Quote the line containing "(387, 508) = (229, 624): none -> red pear" and all lines that follow it in the listing below, exactly as written.

▶ **Supplied records**

-*-

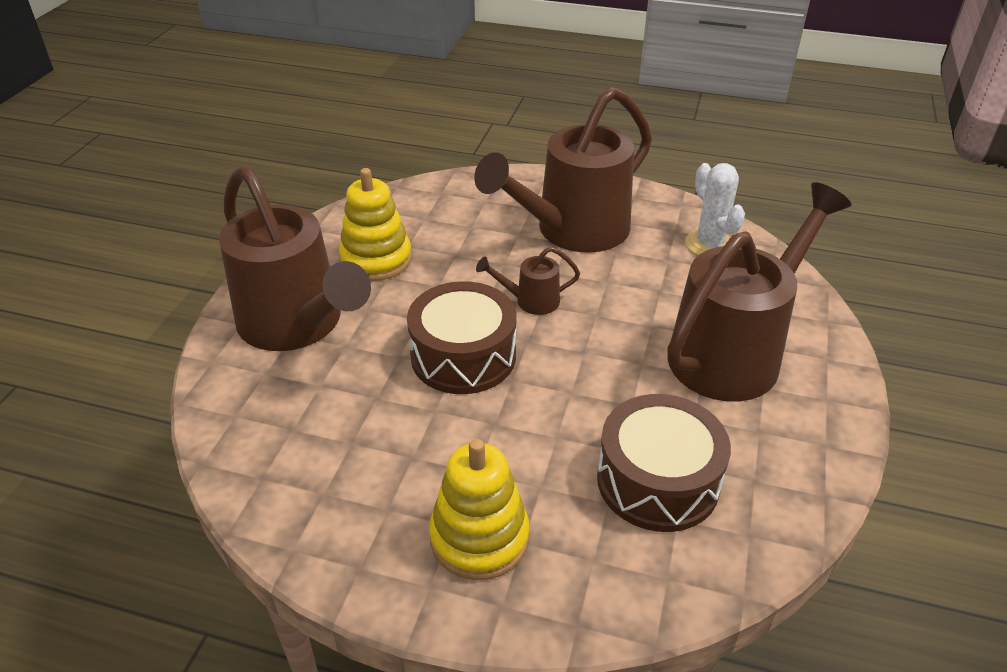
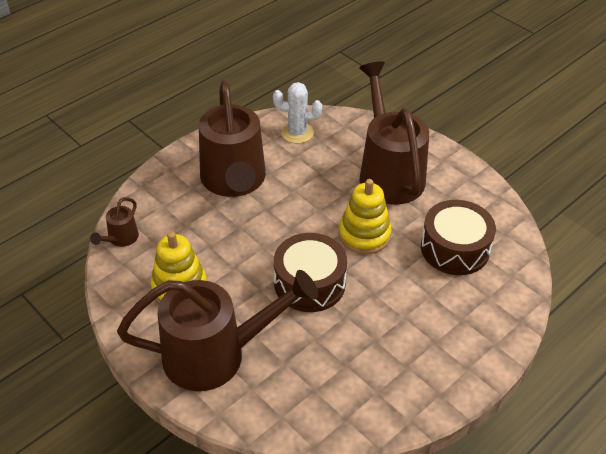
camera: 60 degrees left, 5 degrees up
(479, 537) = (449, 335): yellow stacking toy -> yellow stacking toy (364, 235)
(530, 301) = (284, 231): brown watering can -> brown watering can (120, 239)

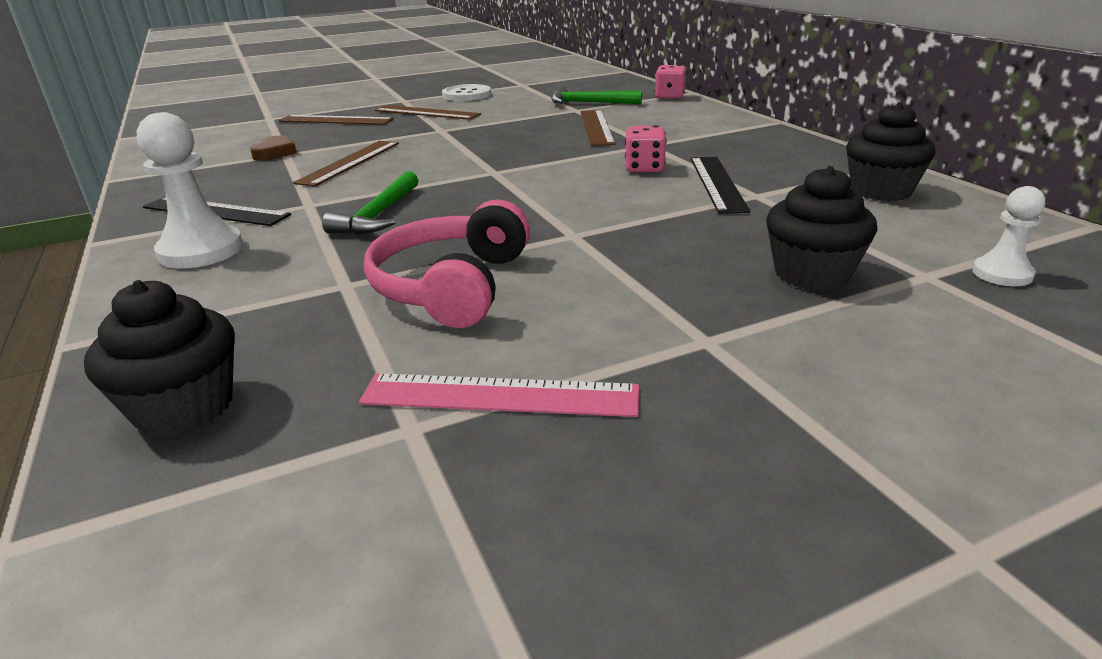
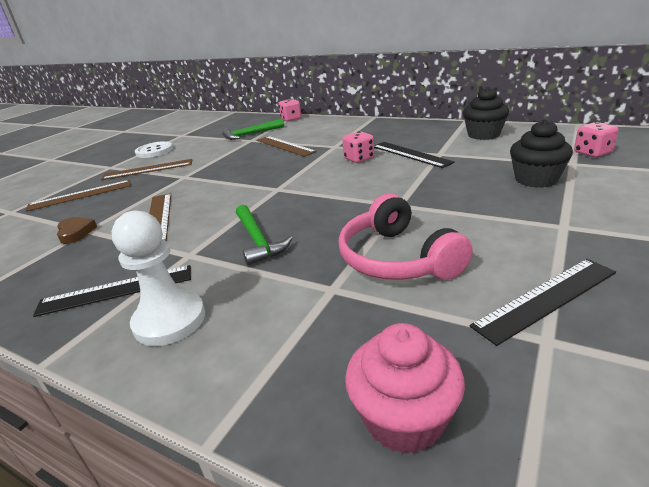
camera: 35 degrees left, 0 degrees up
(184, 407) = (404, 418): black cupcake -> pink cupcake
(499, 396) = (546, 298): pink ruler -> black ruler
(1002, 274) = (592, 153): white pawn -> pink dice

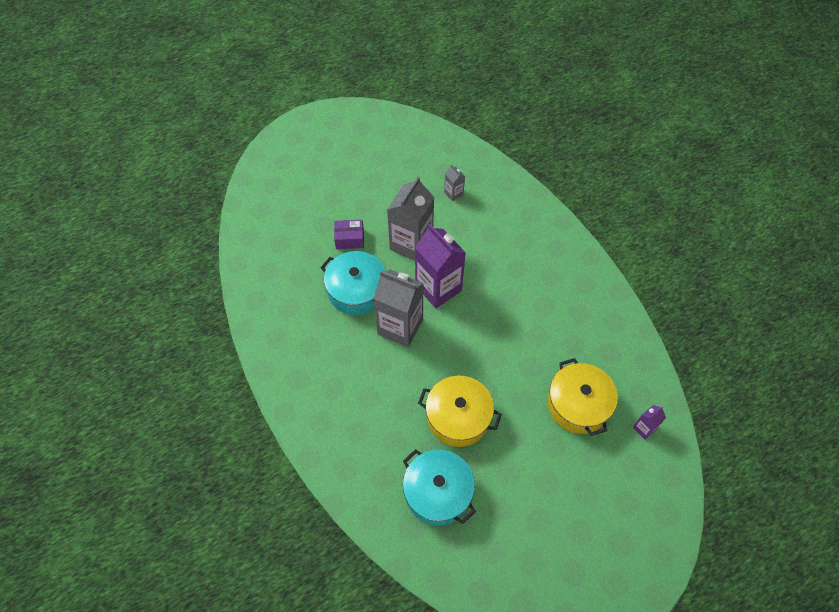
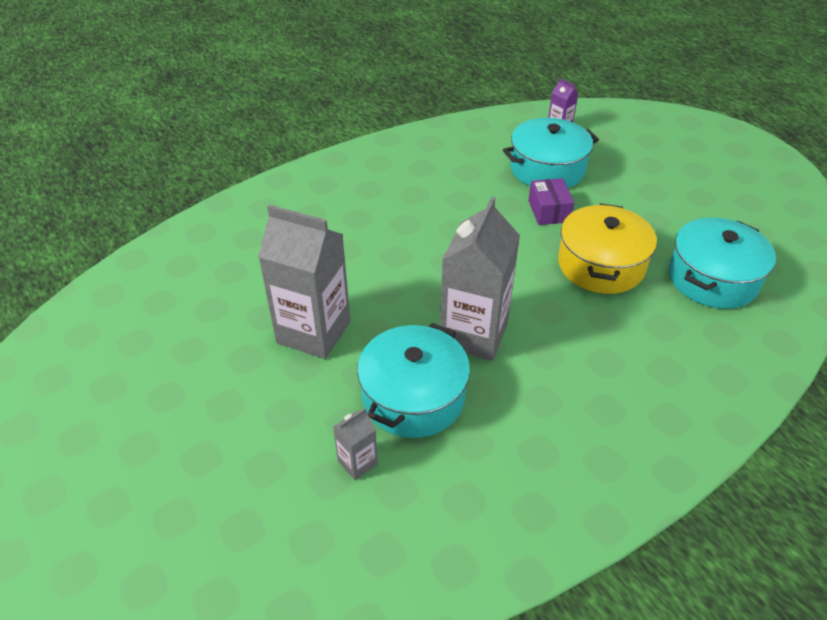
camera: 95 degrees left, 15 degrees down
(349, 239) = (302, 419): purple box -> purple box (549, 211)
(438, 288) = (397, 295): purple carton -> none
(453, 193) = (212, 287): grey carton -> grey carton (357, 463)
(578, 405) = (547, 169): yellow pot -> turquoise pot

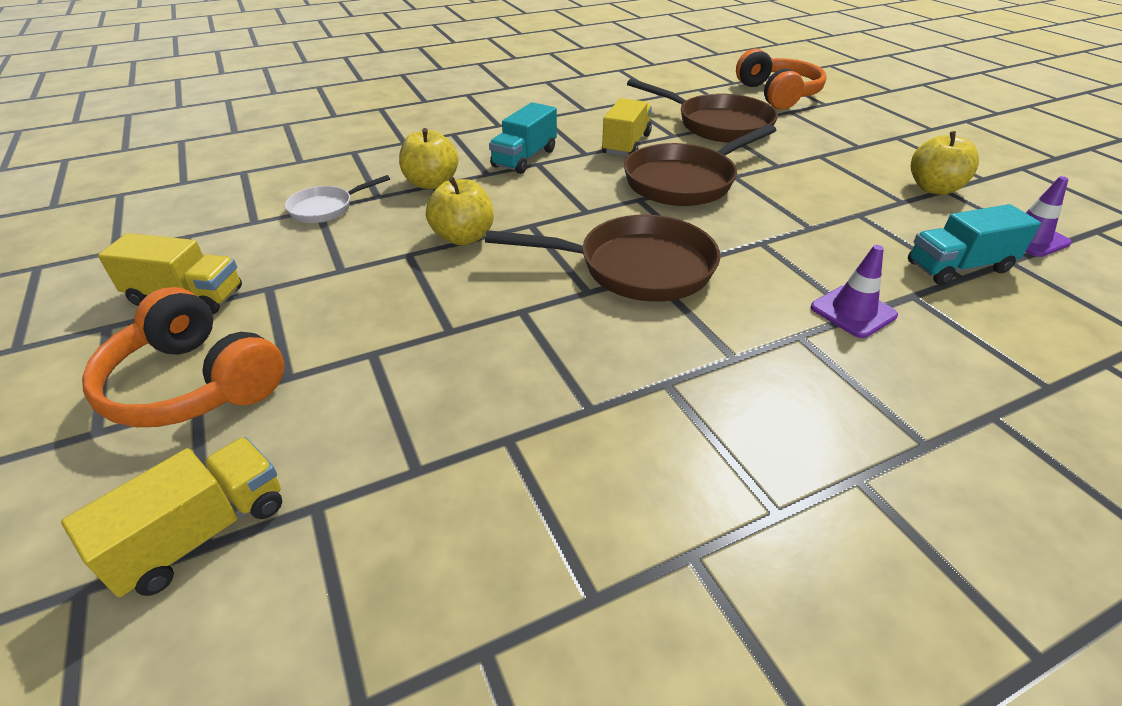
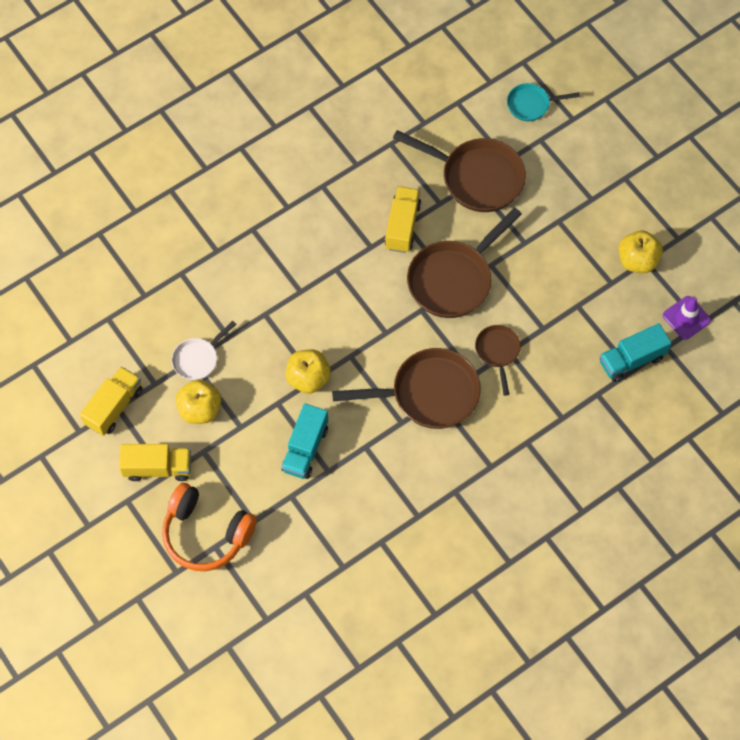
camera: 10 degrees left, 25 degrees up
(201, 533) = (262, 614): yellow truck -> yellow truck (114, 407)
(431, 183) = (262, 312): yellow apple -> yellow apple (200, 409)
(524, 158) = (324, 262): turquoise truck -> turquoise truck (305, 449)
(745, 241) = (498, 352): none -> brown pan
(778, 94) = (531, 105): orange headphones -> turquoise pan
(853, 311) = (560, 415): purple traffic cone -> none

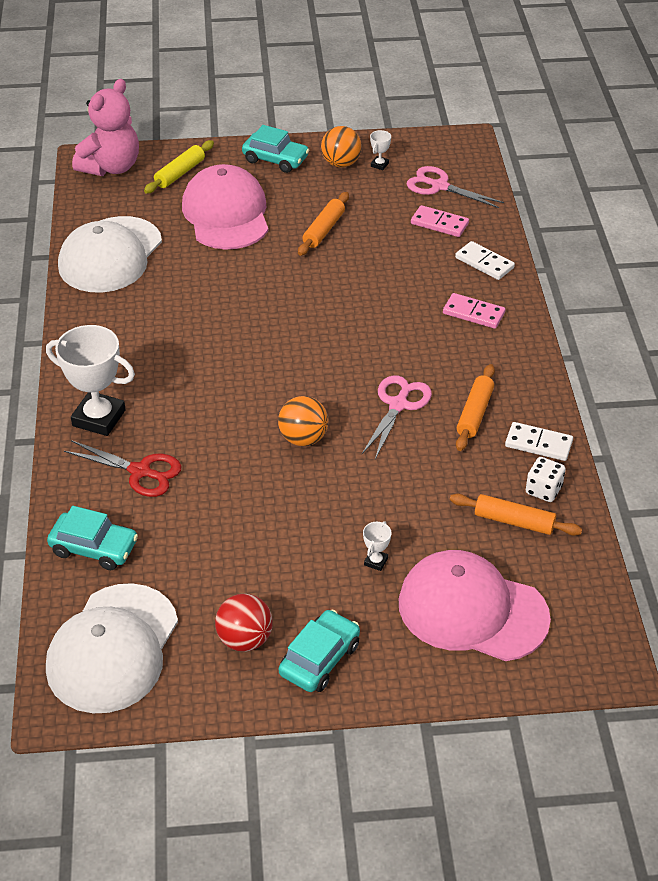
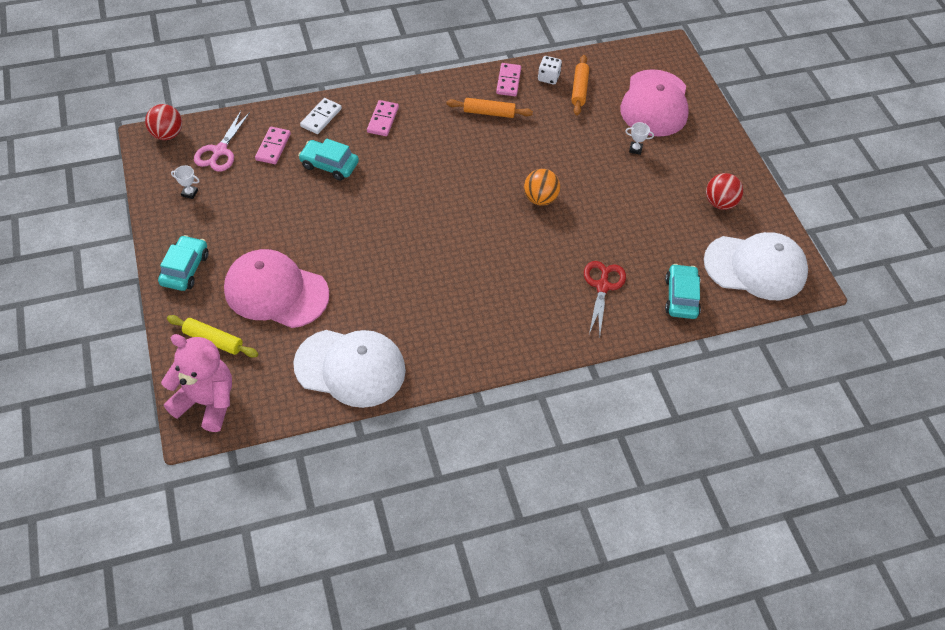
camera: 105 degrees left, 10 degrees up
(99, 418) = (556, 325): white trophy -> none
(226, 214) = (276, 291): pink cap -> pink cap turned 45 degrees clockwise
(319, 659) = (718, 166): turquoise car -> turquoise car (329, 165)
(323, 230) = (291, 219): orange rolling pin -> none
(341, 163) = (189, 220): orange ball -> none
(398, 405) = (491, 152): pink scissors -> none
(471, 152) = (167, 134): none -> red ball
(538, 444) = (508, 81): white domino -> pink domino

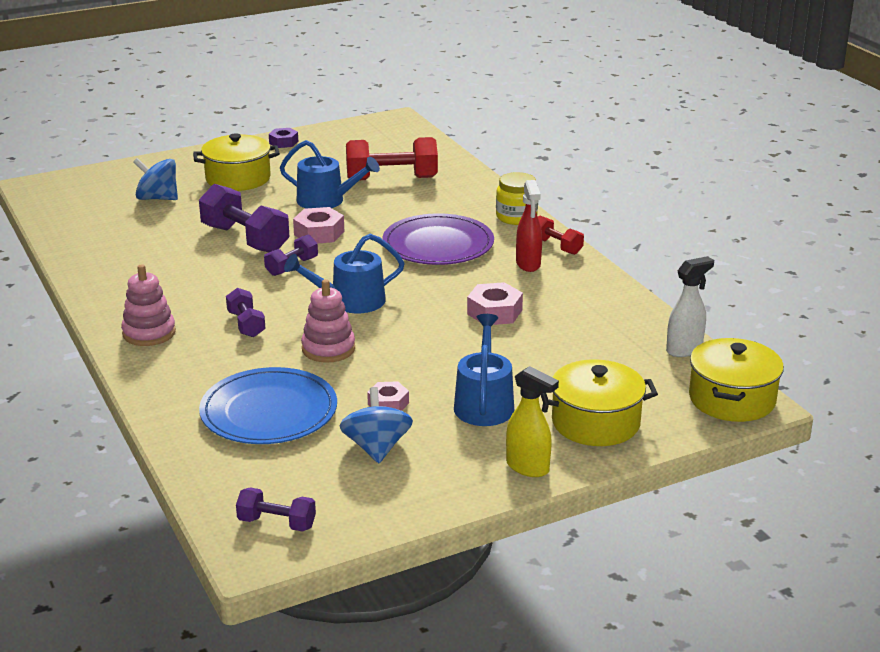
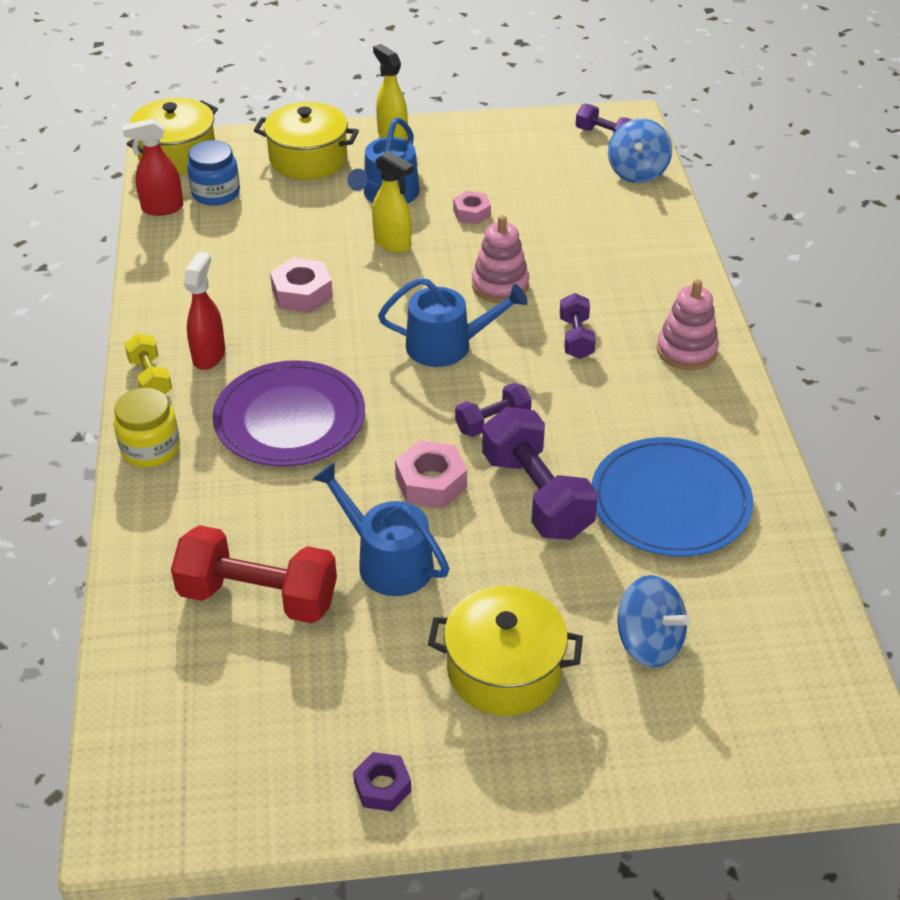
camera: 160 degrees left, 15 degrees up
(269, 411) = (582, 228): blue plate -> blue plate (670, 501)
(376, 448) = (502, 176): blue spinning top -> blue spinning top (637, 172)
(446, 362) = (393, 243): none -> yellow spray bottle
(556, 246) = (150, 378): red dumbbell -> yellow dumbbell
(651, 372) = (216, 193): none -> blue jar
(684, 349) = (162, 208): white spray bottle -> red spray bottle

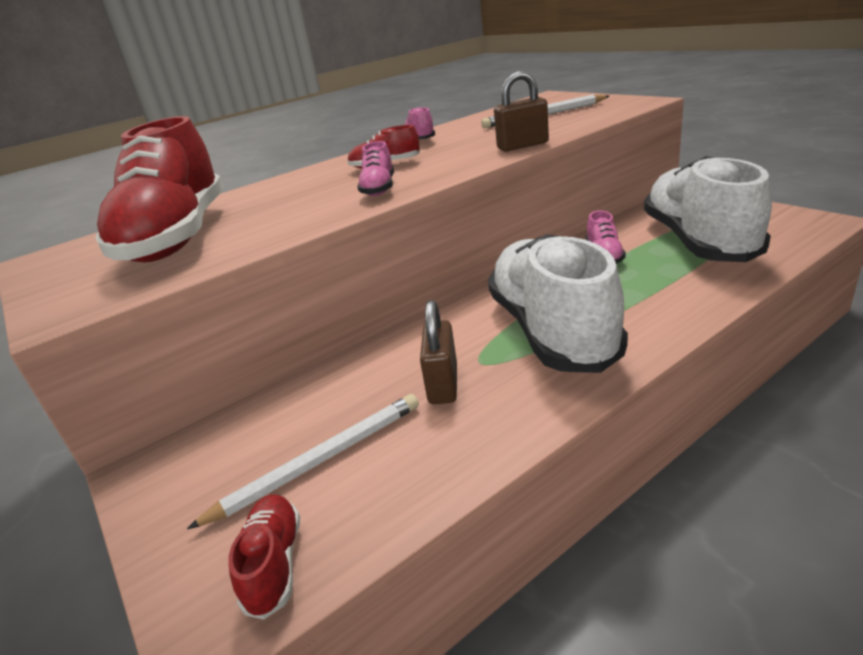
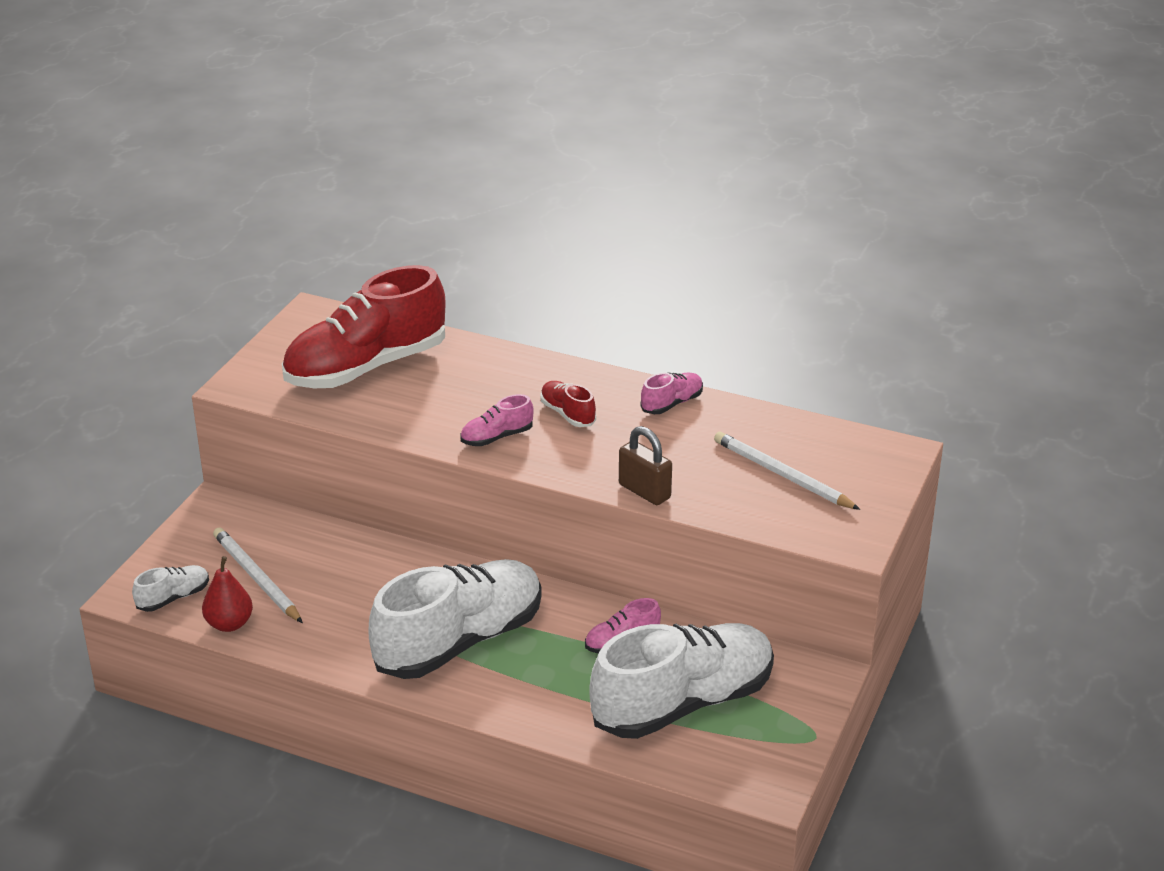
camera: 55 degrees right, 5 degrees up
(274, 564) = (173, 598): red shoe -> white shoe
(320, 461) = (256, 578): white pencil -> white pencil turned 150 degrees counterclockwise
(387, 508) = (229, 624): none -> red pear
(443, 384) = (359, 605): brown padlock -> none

-*-

▶ **Solution below**
(387, 508) = (229, 624): none -> red pear
(443, 384) = (359, 605): brown padlock -> none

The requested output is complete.